- Your instructions
Where the line containing "The Stern (weiß)" appears in the records below, begin there and output each line verbatim through the last line.
- Opening Delimiter -
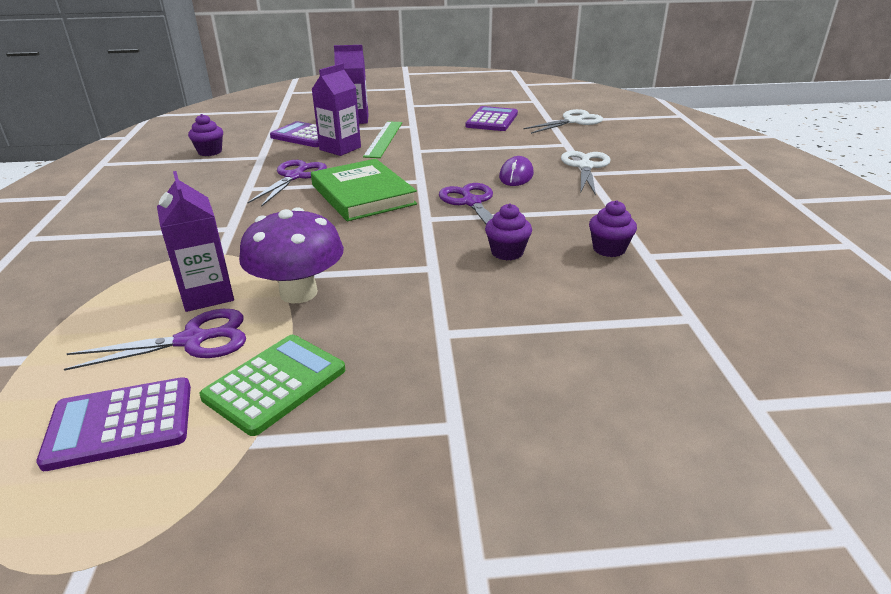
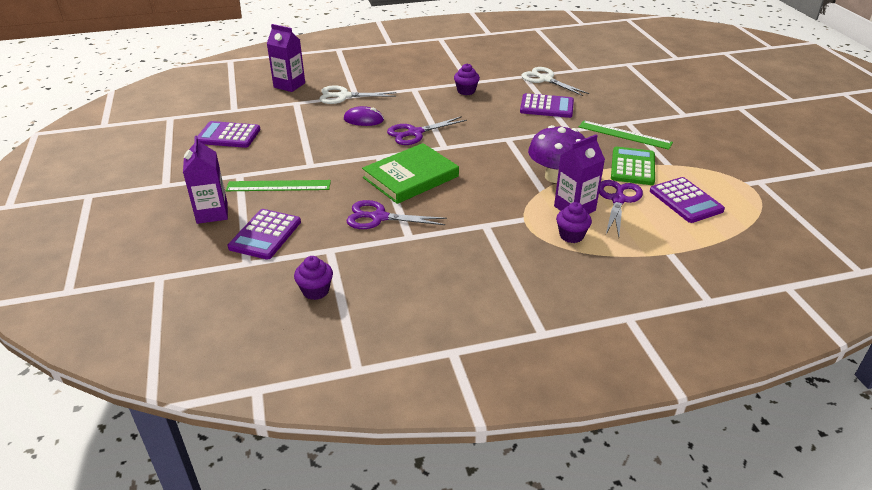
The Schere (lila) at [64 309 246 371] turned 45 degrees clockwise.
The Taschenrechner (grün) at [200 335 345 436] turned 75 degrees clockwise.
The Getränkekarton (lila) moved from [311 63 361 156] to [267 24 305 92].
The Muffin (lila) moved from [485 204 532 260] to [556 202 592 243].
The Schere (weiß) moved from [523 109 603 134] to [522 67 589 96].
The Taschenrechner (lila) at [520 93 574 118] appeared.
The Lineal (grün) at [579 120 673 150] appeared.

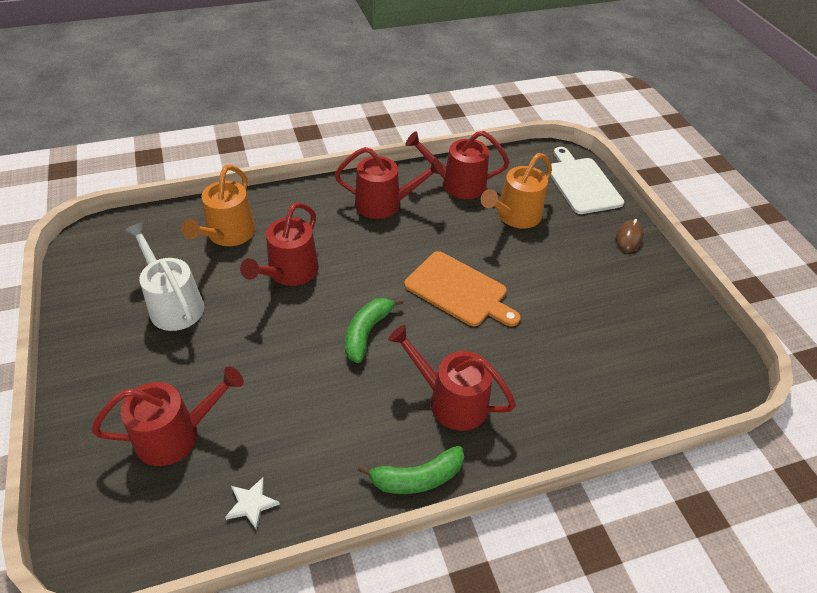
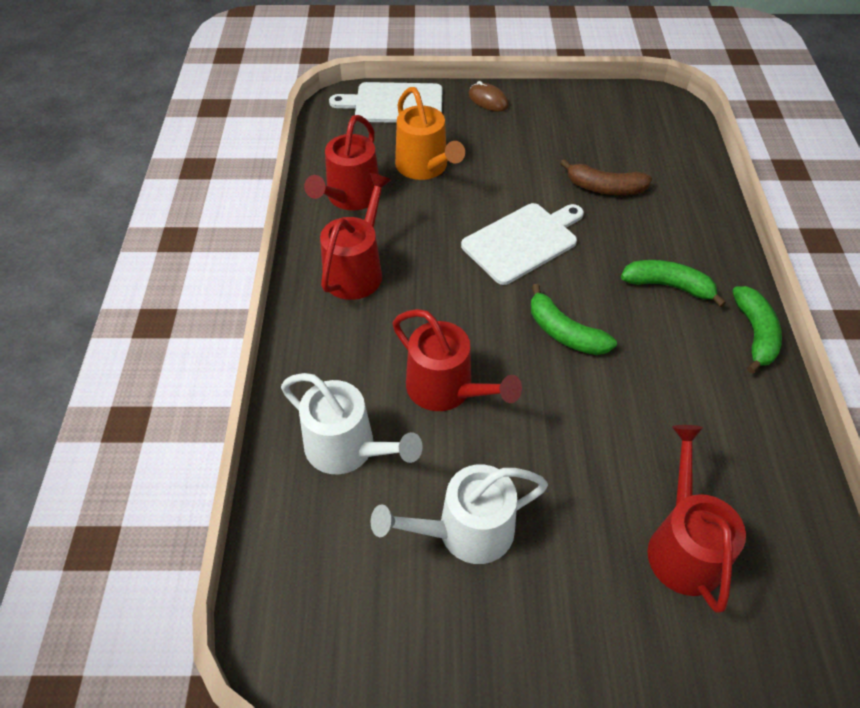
The Gießkanne (orange) at [181 165 256 246] became the Gießkanne (weiß) at [281 373 423 474].
The Stern (weiß) at [225 477 280 530] disappeared.
The Gießkanne (rot) at [388 325 516 431] was replaced by the Banane (grün) at [621 260 726 307].
The Schneidebrett (orange) at [404 251 520 327] became the Schneidebrett (weiß) at [461 203 584 285].
The Banane (braun) at [560 159 652 195] appeared.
- Closing Delimiter -
- Response to the task
The Stern (weiß) at [225 477 280 530] disappeared.
The Gießkanne (rot) at [388 325 516 431] was replaced by the Banane (grün) at [621 260 726 307].
The Schneidebrett (orange) at [404 251 520 327] became the Schneidebrett (weiß) at [461 203 584 285].
The Banane (braun) at [560 159 652 195] appeared.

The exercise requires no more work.